Dataset records |
==============================

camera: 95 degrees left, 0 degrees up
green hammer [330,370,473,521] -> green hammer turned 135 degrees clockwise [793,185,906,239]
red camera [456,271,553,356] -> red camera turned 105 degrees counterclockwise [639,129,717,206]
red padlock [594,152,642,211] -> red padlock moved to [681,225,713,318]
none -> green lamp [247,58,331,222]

==============================

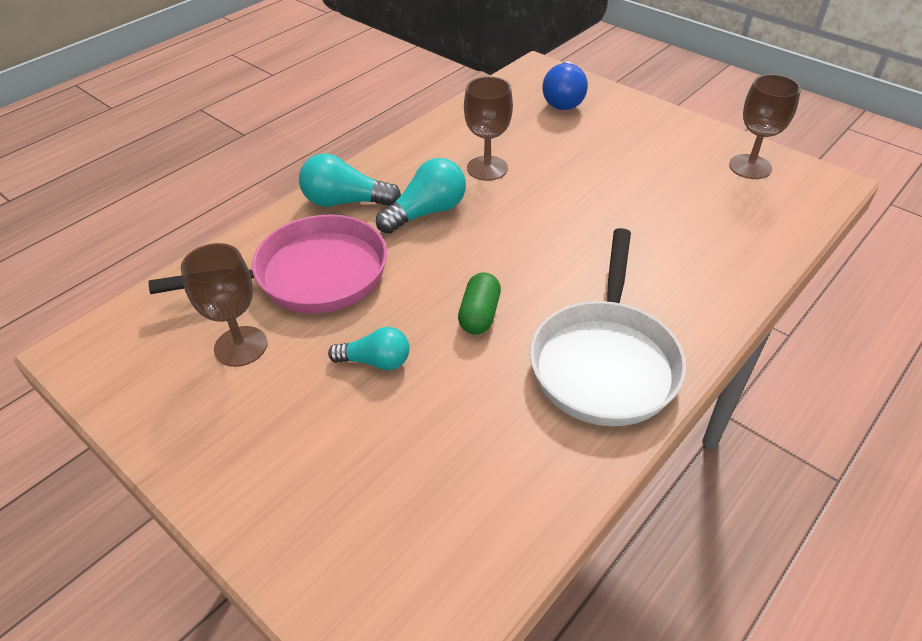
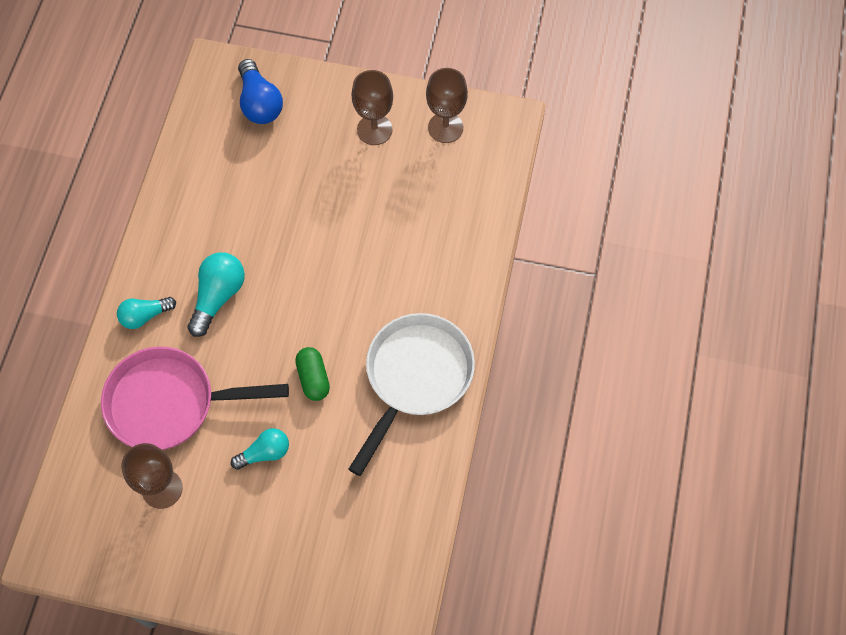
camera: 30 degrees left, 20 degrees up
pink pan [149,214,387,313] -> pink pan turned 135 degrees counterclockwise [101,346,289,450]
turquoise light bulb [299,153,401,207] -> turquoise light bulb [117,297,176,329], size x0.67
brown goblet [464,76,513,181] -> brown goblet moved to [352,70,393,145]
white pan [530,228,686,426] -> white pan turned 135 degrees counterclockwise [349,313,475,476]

==============================

Work out how many lines in the data above hold the word "turned". Reply with nothing but the count.

4